[[ EXERCISE MATERIALS, beginning ]]
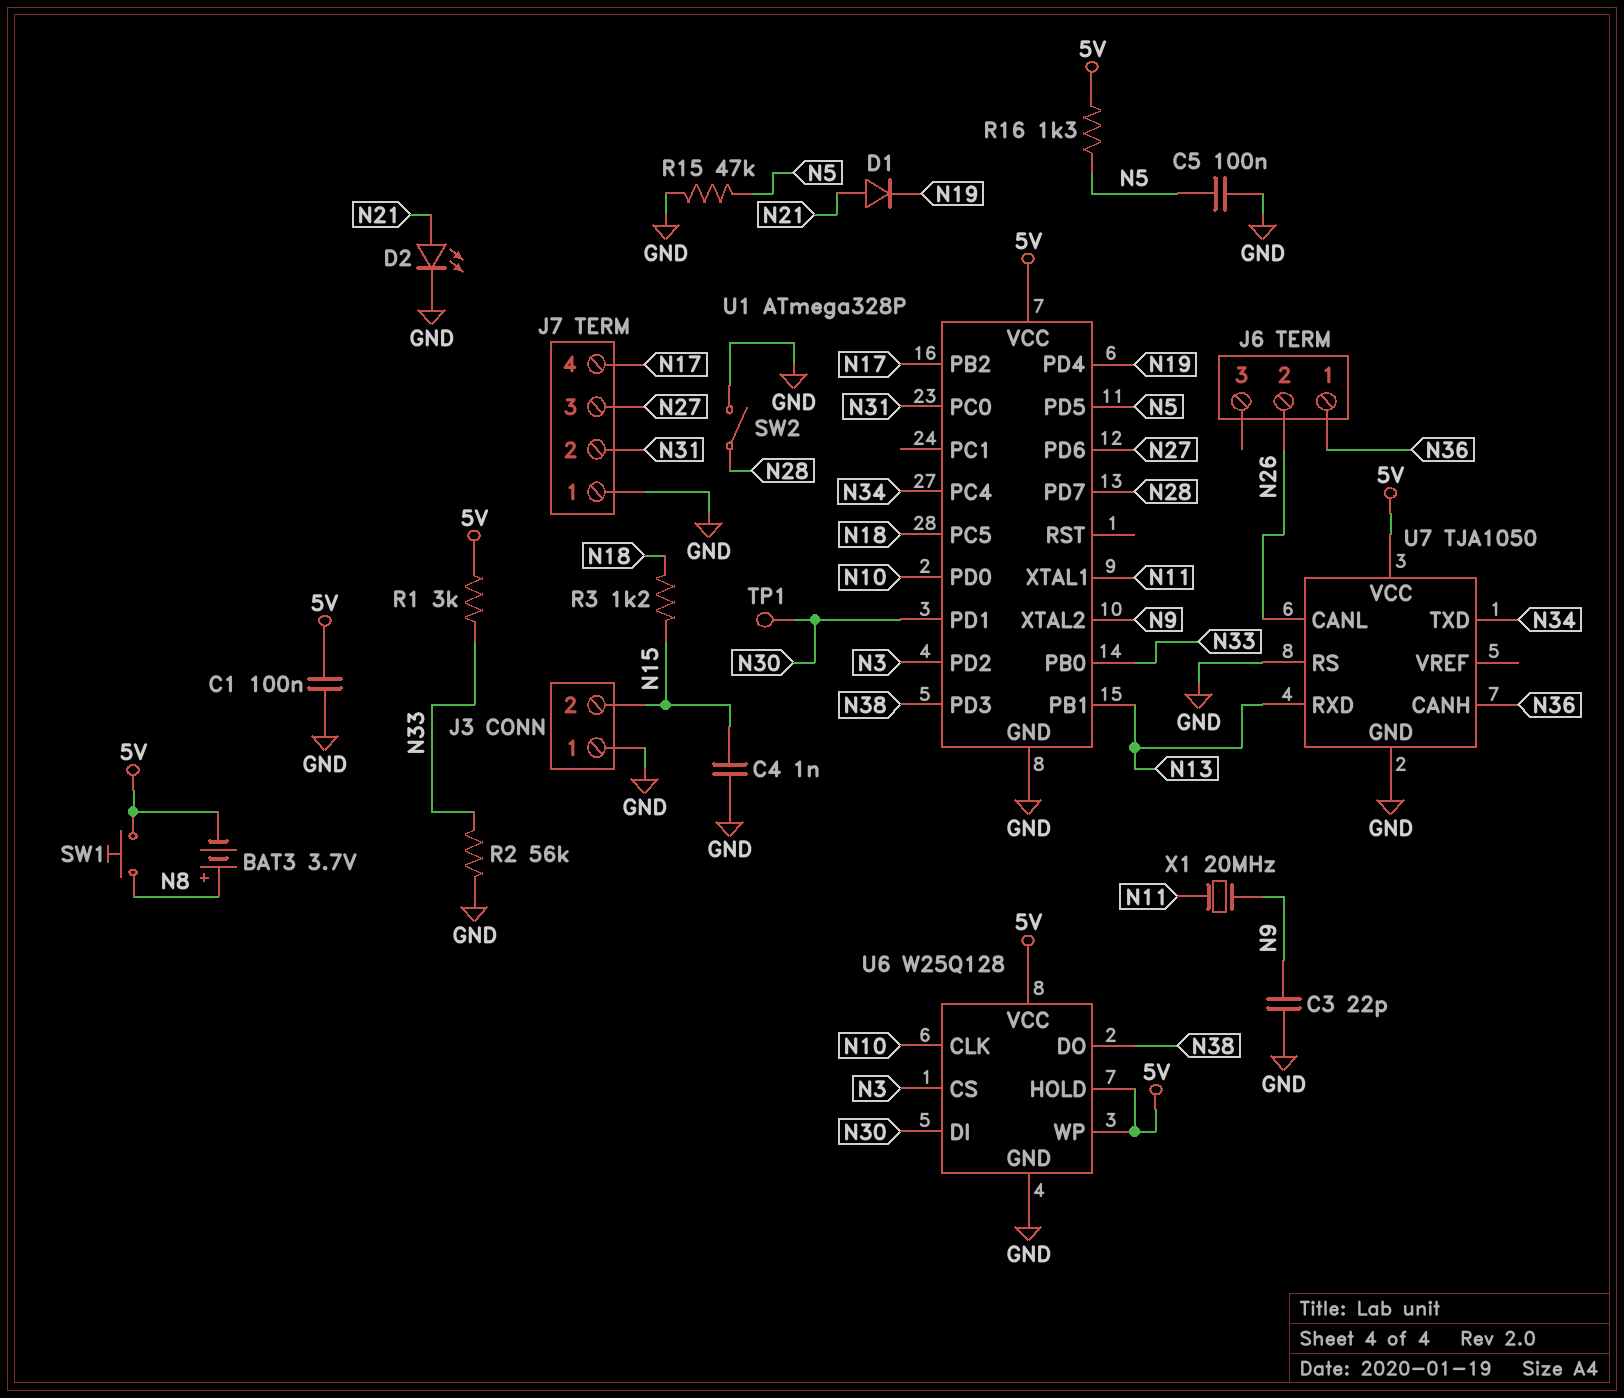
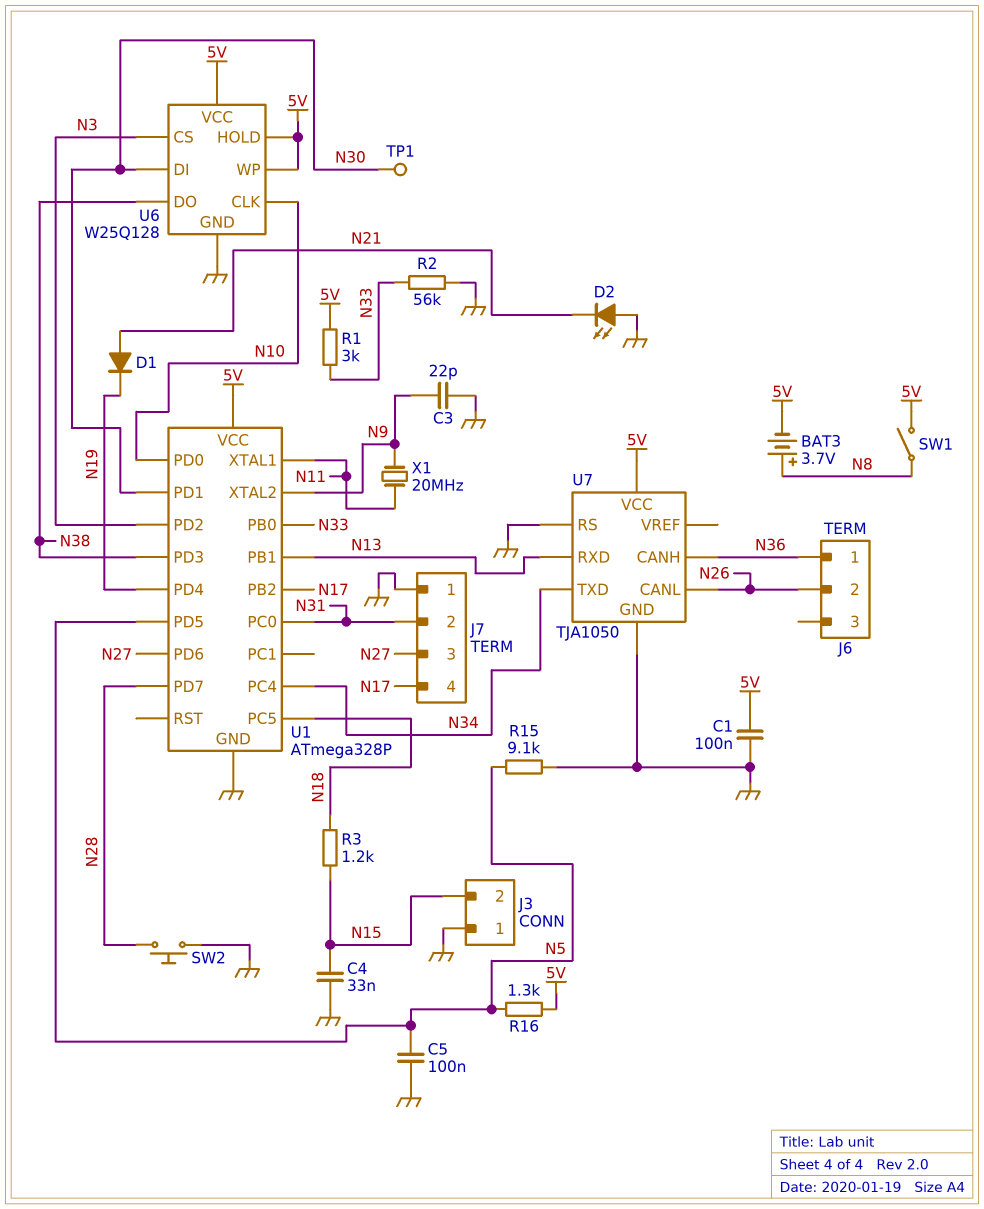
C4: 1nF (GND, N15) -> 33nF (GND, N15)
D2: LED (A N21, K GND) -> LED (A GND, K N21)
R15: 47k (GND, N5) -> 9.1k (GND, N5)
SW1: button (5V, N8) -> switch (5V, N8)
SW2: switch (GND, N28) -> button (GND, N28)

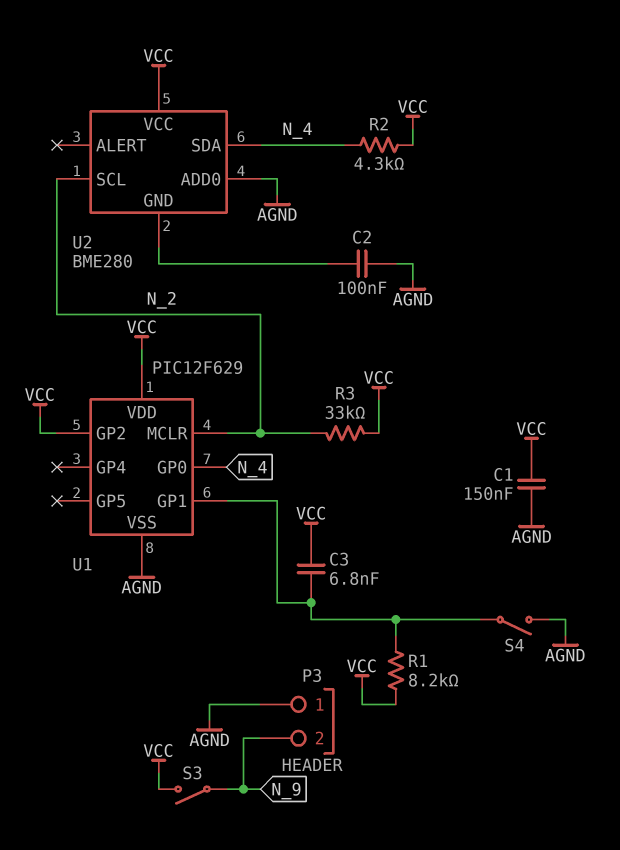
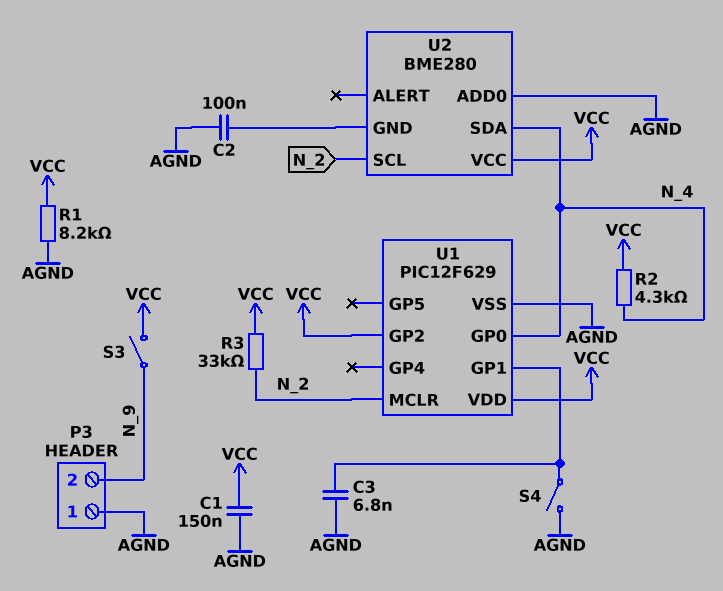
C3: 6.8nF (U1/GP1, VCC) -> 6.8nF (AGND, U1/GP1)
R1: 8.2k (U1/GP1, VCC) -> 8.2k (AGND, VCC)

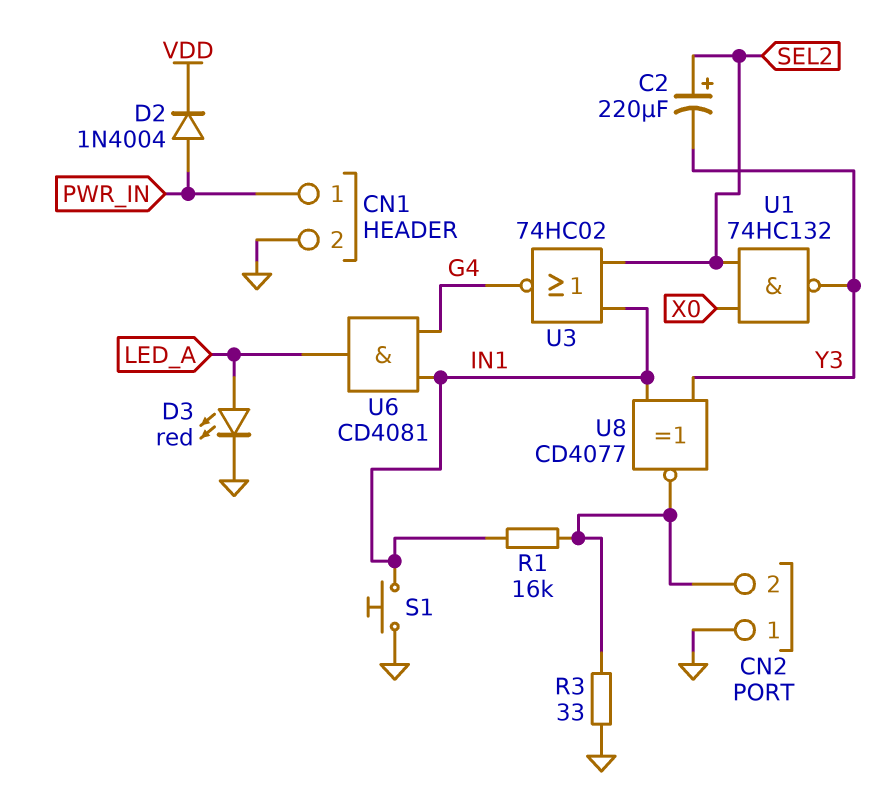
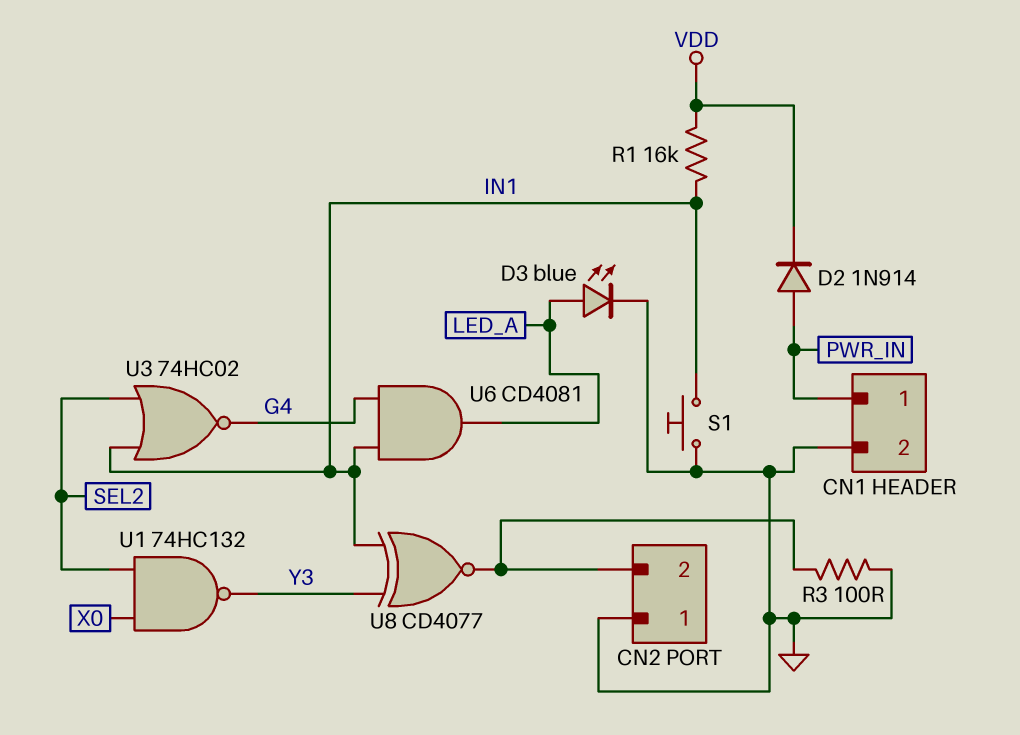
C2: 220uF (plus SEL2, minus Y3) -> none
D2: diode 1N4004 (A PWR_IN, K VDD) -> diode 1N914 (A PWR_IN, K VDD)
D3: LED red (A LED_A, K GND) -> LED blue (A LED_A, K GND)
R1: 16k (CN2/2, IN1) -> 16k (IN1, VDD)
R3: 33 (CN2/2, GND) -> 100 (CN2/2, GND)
[[ EXERCISE MATERIALS, end ]]
Each line from the one that holds "SW1: button (5V, N8) -> switch (5V, N8)" through the final line of the data must be retyped exactly; the pictures must not appear.

SW1: button (5V, N8) -> switch (5V, N8)
SW2: switch (GND, N28) -> button (GND, N28)

C3: 6.8nF (U1/GP1, VCC) -> 6.8nF (AGND, U1/GP1)
R1: 8.2k (U1/GP1, VCC) -> 8.2k (AGND, VCC)

C2: 220uF (plus SEL2, minus Y3) -> none
D2: diode 1N4004 (A PWR_IN, K VDD) -> diode 1N914 (A PWR_IN, K VDD)
D3: LED red (A LED_A, K GND) -> LED blue (A LED_A, K GND)
R1: 16k (CN2/2, IN1) -> 16k (IN1, VDD)
R3: 33 (CN2/2, GND) -> 100 (CN2/2, GND)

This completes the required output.